PROBLEM REQUIREMENTS:
Go through the lines below and copy any that hold the string "green".

MATERIAL TO PROCESS:
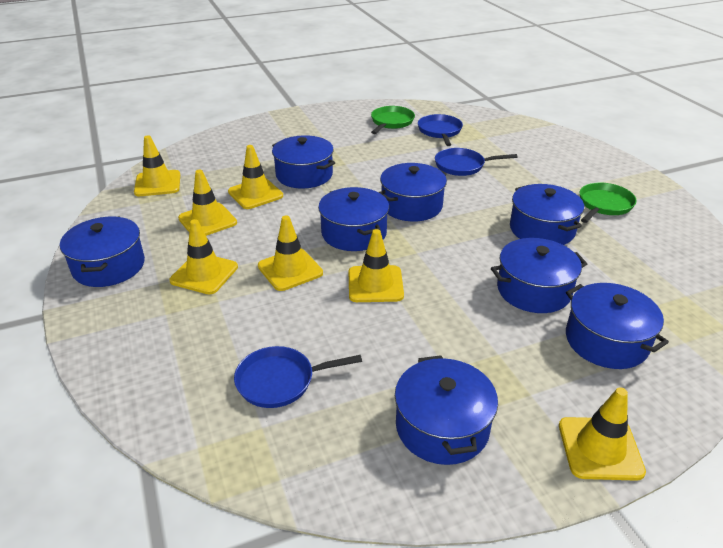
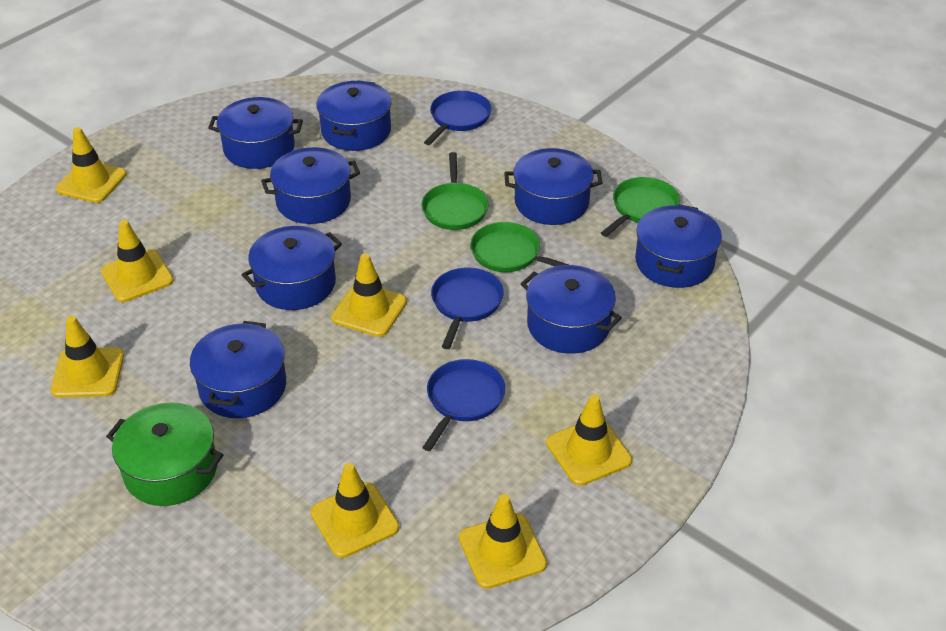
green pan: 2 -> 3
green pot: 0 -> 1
...
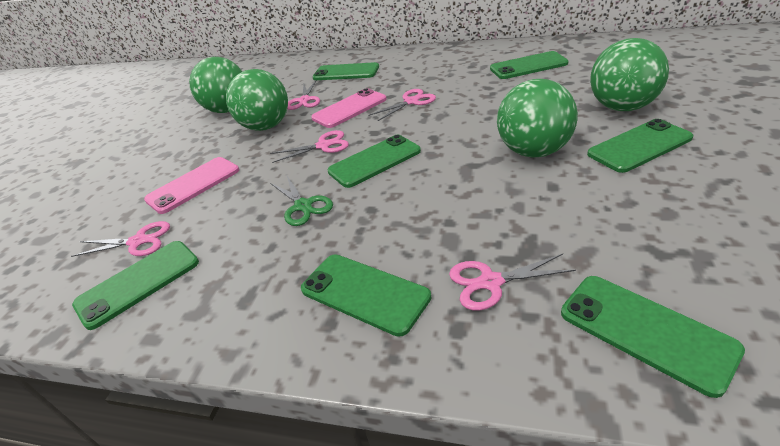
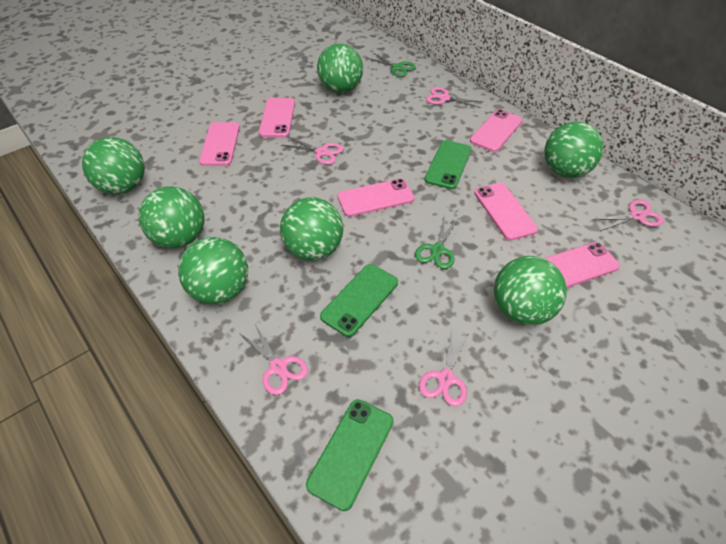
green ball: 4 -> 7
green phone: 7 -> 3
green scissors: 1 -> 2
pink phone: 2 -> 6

RESPONSE AREA:
green pan: 2 -> 3
green pot: 0 -> 1
green ball: 4 -> 7
green phone: 7 -> 3
green scissors: 1 -> 2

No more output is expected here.